DATA SHOWN:
* * *
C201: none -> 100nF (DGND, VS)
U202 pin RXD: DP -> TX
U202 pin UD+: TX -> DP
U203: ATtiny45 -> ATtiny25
* * *
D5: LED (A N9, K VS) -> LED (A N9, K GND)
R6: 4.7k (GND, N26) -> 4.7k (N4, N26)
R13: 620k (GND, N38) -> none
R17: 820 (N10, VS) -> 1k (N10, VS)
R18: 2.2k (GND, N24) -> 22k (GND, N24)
* * *
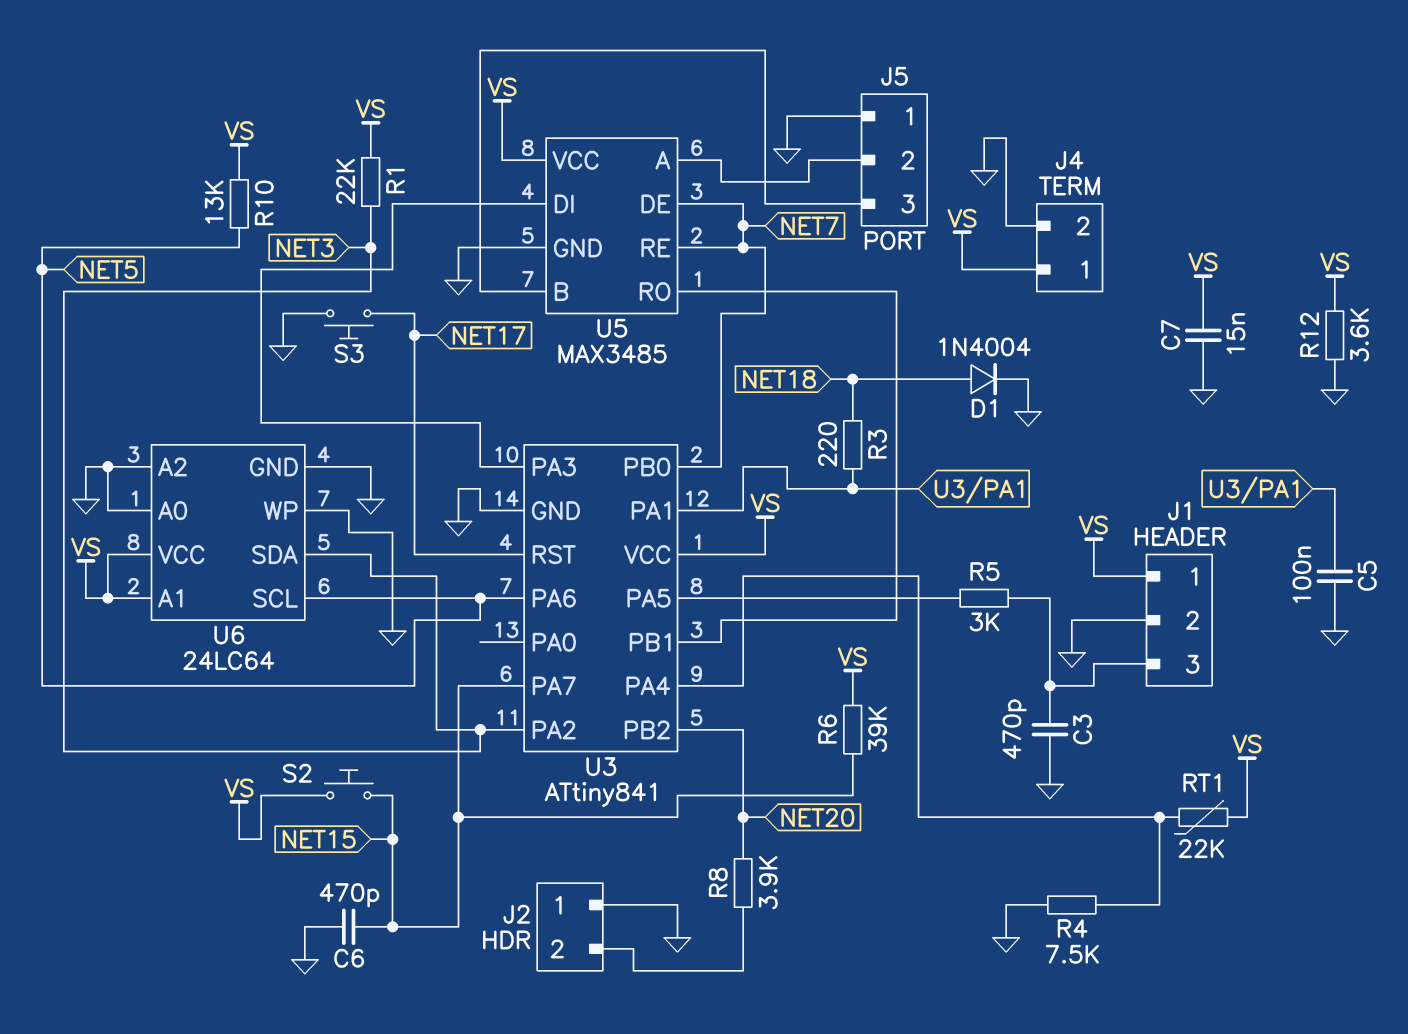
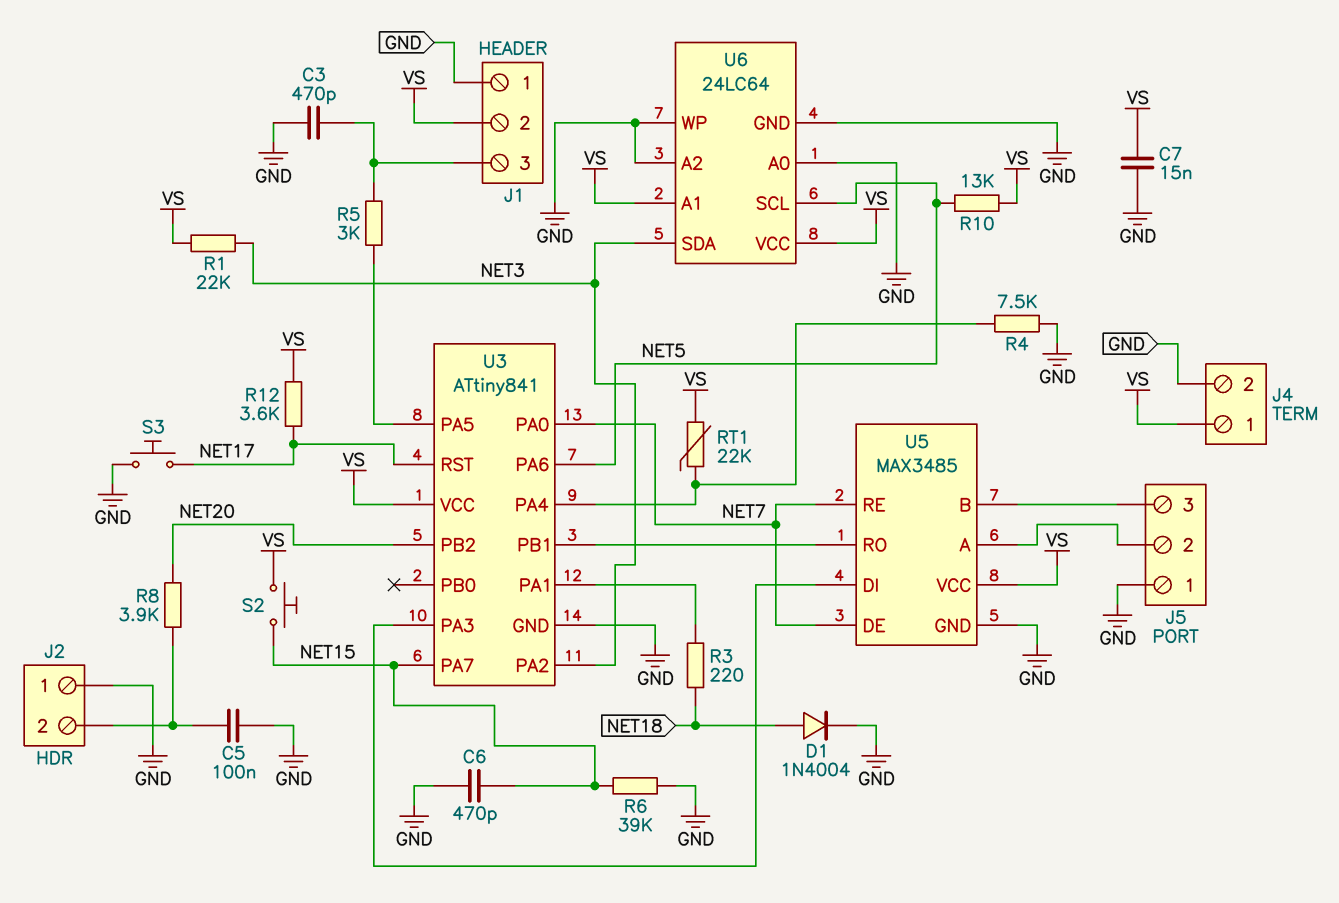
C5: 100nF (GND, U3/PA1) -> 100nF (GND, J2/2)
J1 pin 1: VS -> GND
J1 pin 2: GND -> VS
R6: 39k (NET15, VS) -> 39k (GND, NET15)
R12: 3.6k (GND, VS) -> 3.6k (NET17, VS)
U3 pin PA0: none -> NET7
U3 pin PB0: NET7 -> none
* * *
TASK PROMPT:
Within the material above, copy exactly the lines from the line that holds "R6: 39k (NET15, VS) -> 39k (GND, NET15)" up to and including the line that holds "U3 pin PB0: NET7 -> none".

EXERCISE RESULT:
R6: 39k (NET15, VS) -> 39k (GND, NET15)
R12: 3.6k (GND, VS) -> 3.6k (NET17, VS)
U3 pin PA0: none -> NET7
U3 pin PB0: NET7 -> none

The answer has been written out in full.